TASK TO CARRY OUT:
This exercise calls for every line of the data below with the string "brush" in it.

RECORDS SHOWN:

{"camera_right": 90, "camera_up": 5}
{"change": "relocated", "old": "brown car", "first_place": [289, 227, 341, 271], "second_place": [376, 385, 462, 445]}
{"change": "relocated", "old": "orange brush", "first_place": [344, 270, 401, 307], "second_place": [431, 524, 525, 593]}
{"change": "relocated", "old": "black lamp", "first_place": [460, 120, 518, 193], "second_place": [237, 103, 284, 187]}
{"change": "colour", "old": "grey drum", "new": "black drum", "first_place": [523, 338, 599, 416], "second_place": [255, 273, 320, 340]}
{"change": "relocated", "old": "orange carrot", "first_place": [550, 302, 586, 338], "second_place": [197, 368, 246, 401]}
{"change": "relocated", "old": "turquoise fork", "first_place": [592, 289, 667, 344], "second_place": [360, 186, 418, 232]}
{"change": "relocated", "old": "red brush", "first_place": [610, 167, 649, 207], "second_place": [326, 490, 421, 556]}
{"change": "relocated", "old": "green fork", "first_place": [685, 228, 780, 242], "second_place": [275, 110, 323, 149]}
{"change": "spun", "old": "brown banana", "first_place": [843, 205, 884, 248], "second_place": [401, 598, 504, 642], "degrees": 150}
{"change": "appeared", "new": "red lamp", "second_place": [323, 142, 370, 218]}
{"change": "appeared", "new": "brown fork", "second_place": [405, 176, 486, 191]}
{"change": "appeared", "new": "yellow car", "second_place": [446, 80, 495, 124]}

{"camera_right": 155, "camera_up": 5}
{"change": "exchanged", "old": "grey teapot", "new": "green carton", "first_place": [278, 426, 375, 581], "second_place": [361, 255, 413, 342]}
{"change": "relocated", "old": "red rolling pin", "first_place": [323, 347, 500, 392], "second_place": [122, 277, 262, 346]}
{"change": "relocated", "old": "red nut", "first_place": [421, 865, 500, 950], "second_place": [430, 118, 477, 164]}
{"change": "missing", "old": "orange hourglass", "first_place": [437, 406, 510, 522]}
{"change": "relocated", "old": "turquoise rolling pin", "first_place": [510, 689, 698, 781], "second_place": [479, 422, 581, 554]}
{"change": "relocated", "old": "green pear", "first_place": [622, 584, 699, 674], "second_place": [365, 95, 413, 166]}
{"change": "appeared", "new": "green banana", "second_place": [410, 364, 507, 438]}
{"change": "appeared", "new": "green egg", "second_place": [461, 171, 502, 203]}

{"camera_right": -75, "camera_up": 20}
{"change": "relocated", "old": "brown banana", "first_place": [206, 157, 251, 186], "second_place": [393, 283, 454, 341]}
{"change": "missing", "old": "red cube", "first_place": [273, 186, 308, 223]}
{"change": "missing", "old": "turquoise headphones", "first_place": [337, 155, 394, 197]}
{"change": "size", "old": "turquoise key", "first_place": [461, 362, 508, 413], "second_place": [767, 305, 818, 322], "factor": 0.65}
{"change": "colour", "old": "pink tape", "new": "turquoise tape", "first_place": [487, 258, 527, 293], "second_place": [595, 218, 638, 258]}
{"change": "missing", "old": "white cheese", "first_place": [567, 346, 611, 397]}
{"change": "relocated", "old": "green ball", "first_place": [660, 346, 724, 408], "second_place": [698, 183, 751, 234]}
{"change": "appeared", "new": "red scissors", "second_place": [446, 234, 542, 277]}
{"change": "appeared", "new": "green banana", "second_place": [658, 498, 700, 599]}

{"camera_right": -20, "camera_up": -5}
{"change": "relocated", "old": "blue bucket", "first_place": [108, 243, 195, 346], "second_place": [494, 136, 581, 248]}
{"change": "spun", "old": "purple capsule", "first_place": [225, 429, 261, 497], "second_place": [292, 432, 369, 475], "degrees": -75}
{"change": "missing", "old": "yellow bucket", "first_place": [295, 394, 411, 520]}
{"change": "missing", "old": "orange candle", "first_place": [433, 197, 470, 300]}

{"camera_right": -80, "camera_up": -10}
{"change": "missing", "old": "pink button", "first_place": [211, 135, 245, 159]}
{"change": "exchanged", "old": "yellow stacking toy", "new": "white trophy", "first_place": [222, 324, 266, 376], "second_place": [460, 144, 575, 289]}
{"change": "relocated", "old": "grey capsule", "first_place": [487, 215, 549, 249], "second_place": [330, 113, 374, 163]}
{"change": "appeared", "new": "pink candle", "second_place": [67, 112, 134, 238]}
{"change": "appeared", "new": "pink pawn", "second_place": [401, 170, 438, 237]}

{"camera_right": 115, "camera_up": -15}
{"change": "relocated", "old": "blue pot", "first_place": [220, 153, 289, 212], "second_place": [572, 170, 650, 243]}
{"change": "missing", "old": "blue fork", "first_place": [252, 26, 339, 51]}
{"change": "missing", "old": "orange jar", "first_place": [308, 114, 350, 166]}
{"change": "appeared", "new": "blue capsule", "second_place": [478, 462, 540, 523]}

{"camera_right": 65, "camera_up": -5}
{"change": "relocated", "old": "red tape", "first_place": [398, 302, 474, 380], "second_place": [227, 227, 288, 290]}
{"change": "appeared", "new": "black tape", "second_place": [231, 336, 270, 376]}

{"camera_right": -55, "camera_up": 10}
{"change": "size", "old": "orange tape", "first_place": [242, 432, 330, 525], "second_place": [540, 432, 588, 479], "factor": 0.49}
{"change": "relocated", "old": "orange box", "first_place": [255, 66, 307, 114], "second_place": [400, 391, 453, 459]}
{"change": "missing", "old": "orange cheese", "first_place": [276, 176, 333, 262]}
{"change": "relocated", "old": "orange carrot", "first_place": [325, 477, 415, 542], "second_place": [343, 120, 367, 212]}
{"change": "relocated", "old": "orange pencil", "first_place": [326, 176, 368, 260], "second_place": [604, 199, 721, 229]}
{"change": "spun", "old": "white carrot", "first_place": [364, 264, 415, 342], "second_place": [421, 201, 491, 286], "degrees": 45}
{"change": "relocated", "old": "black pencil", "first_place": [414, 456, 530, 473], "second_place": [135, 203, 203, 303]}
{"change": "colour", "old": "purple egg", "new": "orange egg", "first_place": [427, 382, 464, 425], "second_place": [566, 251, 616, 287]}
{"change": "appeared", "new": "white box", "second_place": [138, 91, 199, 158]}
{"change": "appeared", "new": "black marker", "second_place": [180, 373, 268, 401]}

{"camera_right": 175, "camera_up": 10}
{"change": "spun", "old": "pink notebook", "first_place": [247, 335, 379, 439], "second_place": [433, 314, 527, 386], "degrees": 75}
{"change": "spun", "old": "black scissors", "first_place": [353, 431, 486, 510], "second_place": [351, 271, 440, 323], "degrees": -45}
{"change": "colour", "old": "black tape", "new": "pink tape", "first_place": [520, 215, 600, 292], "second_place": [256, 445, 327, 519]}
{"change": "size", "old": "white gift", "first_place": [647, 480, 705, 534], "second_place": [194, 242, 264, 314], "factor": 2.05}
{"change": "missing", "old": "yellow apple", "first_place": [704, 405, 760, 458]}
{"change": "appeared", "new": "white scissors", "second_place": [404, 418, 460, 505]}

ANSWER TO THE PROBLEM:
{"change": "relocated", "old": "orange brush", "first_place": [344, 270, 401, 307], "second_place": [431, 524, 525, 593]}
{"change": "relocated", "old": "red brush", "first_place": [610, 167, 649, 207], "second_place": [326, 490, 421, 556]}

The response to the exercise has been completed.